● **What to do**
Print the data in full, exactly as it reads.

● **Dataset content**

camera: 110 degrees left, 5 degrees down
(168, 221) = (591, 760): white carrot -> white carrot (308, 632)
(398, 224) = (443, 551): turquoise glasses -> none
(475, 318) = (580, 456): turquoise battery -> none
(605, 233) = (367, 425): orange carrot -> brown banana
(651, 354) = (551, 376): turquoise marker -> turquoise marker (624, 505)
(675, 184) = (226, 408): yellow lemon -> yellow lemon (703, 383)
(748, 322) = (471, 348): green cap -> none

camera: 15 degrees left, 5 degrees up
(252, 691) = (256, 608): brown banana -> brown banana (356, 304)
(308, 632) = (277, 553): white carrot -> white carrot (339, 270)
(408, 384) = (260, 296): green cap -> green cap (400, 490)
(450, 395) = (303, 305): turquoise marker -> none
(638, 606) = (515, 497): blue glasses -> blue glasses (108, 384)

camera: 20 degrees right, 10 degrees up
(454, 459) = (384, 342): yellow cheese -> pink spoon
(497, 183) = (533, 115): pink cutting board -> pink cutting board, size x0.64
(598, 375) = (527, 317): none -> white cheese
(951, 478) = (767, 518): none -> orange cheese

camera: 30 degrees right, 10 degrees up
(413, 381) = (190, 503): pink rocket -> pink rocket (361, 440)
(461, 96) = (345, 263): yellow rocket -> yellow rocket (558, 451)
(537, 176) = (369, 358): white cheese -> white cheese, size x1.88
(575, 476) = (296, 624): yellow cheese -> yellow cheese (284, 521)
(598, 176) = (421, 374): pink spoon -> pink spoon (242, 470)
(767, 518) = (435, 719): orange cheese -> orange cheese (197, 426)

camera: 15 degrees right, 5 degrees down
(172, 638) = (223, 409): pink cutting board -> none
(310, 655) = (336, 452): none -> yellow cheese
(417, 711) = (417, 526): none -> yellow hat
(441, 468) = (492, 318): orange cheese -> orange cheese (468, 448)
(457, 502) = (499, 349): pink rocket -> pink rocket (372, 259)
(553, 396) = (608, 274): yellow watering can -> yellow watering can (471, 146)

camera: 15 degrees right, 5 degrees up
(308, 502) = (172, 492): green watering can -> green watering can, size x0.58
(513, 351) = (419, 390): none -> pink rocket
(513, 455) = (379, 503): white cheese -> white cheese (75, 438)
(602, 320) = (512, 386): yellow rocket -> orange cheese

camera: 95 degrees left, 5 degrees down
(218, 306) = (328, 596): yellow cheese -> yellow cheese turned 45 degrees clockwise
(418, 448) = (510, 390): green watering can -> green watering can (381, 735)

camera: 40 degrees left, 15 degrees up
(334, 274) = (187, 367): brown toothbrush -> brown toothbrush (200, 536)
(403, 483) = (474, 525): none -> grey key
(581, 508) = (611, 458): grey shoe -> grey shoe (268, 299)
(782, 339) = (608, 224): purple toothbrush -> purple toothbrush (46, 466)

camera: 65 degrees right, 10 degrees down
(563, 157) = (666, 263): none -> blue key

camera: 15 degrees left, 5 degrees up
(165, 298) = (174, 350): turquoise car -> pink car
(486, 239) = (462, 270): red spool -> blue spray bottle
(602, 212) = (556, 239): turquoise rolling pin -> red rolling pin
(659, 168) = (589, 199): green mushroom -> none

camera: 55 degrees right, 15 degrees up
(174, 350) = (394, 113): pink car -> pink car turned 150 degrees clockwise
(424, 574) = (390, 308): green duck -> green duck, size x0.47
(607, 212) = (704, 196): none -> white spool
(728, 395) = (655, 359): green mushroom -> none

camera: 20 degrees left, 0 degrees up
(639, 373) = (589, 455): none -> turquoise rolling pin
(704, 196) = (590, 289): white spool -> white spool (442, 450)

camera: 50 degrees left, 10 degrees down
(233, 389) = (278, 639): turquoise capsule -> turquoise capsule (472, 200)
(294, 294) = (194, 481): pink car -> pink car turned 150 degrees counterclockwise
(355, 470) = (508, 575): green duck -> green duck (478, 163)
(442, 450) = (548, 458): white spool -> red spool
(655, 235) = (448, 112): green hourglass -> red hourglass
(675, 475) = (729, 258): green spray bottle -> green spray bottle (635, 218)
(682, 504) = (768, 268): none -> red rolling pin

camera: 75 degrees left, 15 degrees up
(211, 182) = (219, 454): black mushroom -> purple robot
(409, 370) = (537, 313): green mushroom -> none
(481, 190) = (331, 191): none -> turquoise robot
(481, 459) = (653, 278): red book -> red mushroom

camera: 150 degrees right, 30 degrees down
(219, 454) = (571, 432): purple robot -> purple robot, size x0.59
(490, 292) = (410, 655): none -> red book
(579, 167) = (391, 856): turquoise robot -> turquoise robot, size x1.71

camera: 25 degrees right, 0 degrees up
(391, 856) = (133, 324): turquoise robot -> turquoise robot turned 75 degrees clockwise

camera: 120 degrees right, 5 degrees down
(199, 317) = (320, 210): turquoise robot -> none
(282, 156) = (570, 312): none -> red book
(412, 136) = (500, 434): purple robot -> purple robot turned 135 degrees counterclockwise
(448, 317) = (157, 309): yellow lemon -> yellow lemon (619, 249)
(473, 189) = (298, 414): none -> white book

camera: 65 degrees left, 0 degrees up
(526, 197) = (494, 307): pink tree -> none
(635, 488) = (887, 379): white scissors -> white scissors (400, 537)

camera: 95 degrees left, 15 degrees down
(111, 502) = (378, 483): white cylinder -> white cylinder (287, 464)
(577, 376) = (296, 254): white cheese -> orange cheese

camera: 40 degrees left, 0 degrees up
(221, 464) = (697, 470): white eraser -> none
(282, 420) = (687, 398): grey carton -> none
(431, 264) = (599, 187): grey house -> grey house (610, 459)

● **Exercise solution**
camera: 110 degrees left, 5 degrees down
(168, 221) = (591, 760): white carrot -> white carrot (308, 632)
(398, 224) = (443, 551): turquoise glasses -> none
(475, 318) = (580, 456): turquoise battery -> none
(605, 233) = (367, 425): orange carrot -> brown banana
(651, 354) = (551, 376): turquoise marker -> turquoise marker (624, 505)
(675, 184) = (226, 408): yellow lemon -> yellow lemon (703, 383)
(748, 322) = (471, 348): green cap -> none

camera: 15 degrees left, 5 degrees up
(252, 691) = (256, 608): brown banana -> brown banana (356, 304)
(308, 632) = (277, 553): white carrot -> white carrot (339, 270)
(408, 384) = (260, 296): green cap -> green cap (400, 490)
(450, 395) = (303, 305): turquoise marker -> none
(638, 606) = (515, 497): blue glasses -> blue glasses (108, 384)

camera: 20 degrees right, 10 degrees up
(454, 459) = (384, 342): yellow cheese -> pink spoon
(497, 183) = (533, 115): pink cutting board -> pink cutting board, size x0.64
(598, 375) = (527, 317): none -> white cheese
(951, 478) = (767, 518): none -> orange cheese

camera: 30 degrees right, 10 degrees up
(413, 381) = (190, 503): pink rocket -> pink rocket (361, 440)
(461, 96) = (345, 263): yellow rocket -> yellow rocket (558, 451)
(537, 176) = (369, 358): white cheese -> white cheese, size x1.88
(575, 476) = (296, 624): yellow cheese -> yellow cheese (284, 521)
(598, 176) = (421, 374): pink spoon -> pink spoon (242, 470)
(767, 518) = (435, 719): orange cheese -> orange cheese (197, 426)

camera: 15 degrees right, 5 degrees down
(172, 638) = (223, 409): pink cutting board -> none
(310, 655) = (336, 452): none -> yellow cheese
(417, 711) = (417, 526): none -> yellow hat
(441, 468) = (492, 318): orange cheese -> orange cheese (468, 448)
(457, 502) = (499, 349): pink rocket -> pink rocket (372, 259)
(553, 396) = (608, 274): yellow watering can -> yellow watering can (471, 146)

camera: 15 degrees right, 5 degrees up
(308, 502) = (172, 492): green watering can -> green watering can, size x0.58
(513, 351) = (419, 390): none -> pink rocket
(513, 455) = (379, 503): white cheese -> white cheese (75, 438)
(602, 320) = (512, 386): yellow rocket -> orange cheese

camera: 95 degrees left, 5 degrees down
(218, 306) = (328, 596): yellow cheese -> yellow cheese turned 45 degrees clockwise
(418, 448) = (510, 390): green watering can -> green watering can (381, 735)

camera: 40 degrees left, 15 degrees up
(334, 274) = (187, 367): brown toothbrush -> brown toothbrush (200, 536)
(403, 483) = (474, 525): none -> grey key
(581, 508) = (611, 458): grey shoe -> grey shoe (268, 299)
(782, 339) = (608, 224): purple toothbrush -> purple toothbrush (46, 466)

camera: 65 degrees right, 10 degrees down
(563, 157) = (666, 263): none -> blue key

camera: 15 degrees left, 5 degrees up
(165, 298) = (174, 350): turquoise car -> pink car
(486, 239) = (462, 270): red spool -> blue spray bottle
(602, 212) = (556, 239): turquoise rolling pin -> red rolling pin
(659, 168) = (589, 199): green mushroom -> none

camera: 55 degrees right, 15 degrees up
(174, 350) = (394, 113): pink car -> pink car turned 150 degrees clockwise
(424, 574) = (390, 308): green duck -> green duck, size x0.47
(607, 212) = (704, 196): none -> white spool
(728, 395) = (655, 359): green mushroom -> none

camera: 20 degrees left, 0 degrees up
(639, 373) = (589, 455): none -> turquoise rolling pin
(704, 196) = (590, 289): white spool -> white spool (442, 450)

camera: 50 degrees left, 10 degrees down
(233, 389) = (278, 639): turquoise capsule -> turquoise capsule (472, 200)
(294, 294) = (194, 481): pink car -> pink car turned 150 degrees counterclockwise
(355, 470) = (508, 575): green duck -> green duck (478, 163)
(442, 450) = (548, 458): white spool -> red spool
(655, 235) = (448, 112): green hourglass -> red hourglass
(675, 475) = (729, 258): green spray bottle -> green spray bottle (635, 218)
(682, 504) = (768, 268): none -> red rolling pin

camera: 75 degrees left, 15 degrees up
(211, 182) = (219, 454): black mushroom -> purple robot
(409, 370) = (537, 313): green mushroom -> none
(481, 190) = (331, 191): none -> turquoise robot
(481, 459) = (653, 278): red book -> red mushroom

camera: 150 degrees right, 30 degrees down
(219, 454) = (571, 432): purple robot -> purple robot, size x0.59
(490, 292) = (410, 655): none -> red book
(579, 167) = (391, 856): turquoise robot -> turquoise robot, size x1.71

camera: 25 degrees right, 0 degrees up
(391, 856) = (133, 324): turquoise robot -> turquoise robot turned 75 degrees clockwise

camera: 120 degrees right, 5 degrees down
(199, 317) = (320, 210): turquoise robot -> none
(282, 156) = (570, 312): none -> red book
(412, 136) = (500, 434): purple robot -> purple robot turned 135 degrees counterclockwise
(448, 317) = (157, 309): yellow lemon -> yellow lemon (619, 249)
(473, 189) = (298, 414): none -> white book

camera: 65 degrees left, 0 degrees up
(526, 197) = (494, 307): pink tree -> none
(635, 488) = (887, 379): white scissors -> white scissors (400, 537)

camera: 95 degrees left, 15 degrees down
(111, 502) = (378, 483): white cylinder -> white cylinder (287, 464)
(577, 376) = (296, 254): white cheese -> orange cheese

camera: 40 degrees left, 0 degrees up
(221, 464) = (697, 470): white eraser -> none
(282, 420) = (687, 398): grey carton -> none
(431, 264) = (599, 187): grey house -> grey house (610, 459)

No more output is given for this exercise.